[[ RAW DATA, beginning ]]

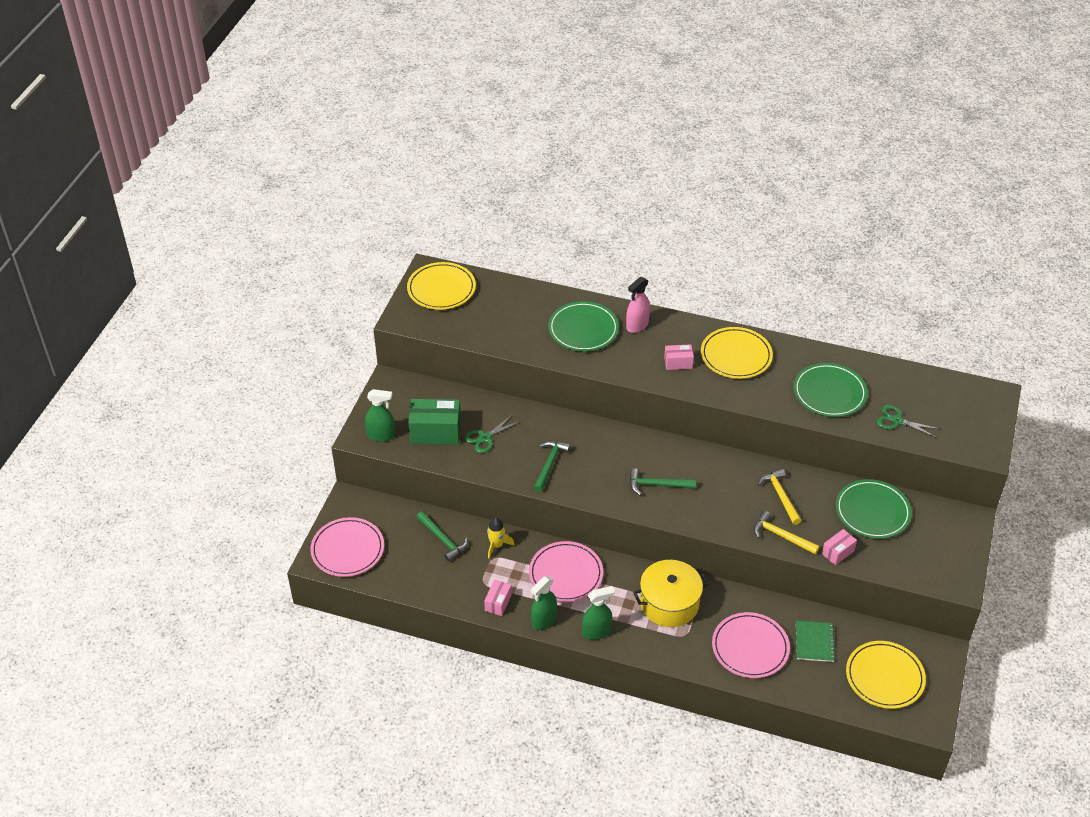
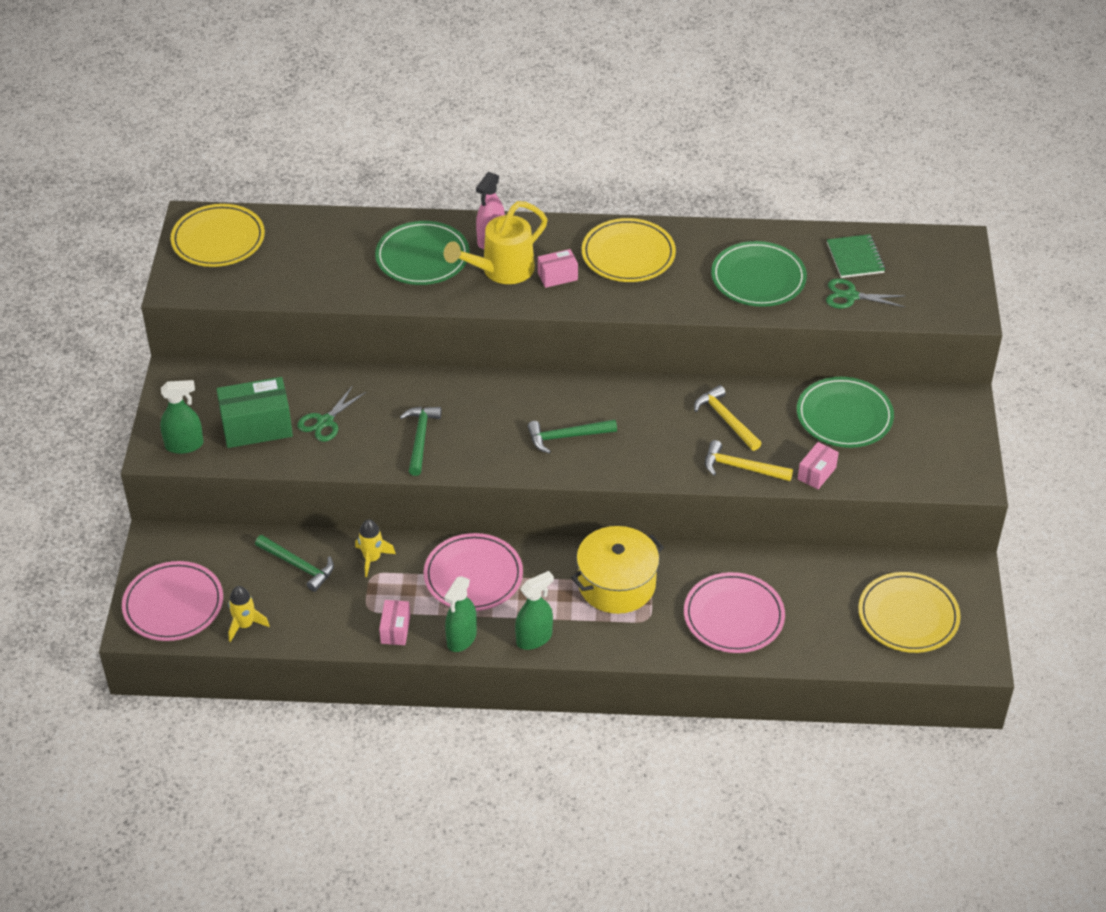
camera: 15 degrees left, 0 degrees up
(393, 575) = (245, 625): none -> yellow rocket
(638, 350) = (501, 270): none -> yellow watering can
(814, 642) = (811, 593): green notebook -> green notebook (855, 258)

[[ RAW DATA, end ]]

TASK OBJECTIVE: When a line in the material contains the string "yellow", copy that line.

YOUR RESPONSE:
(393, 575) = (245, 625): none -> yellow rocket
(638, 350) = (501, 270): none -> yellow watering can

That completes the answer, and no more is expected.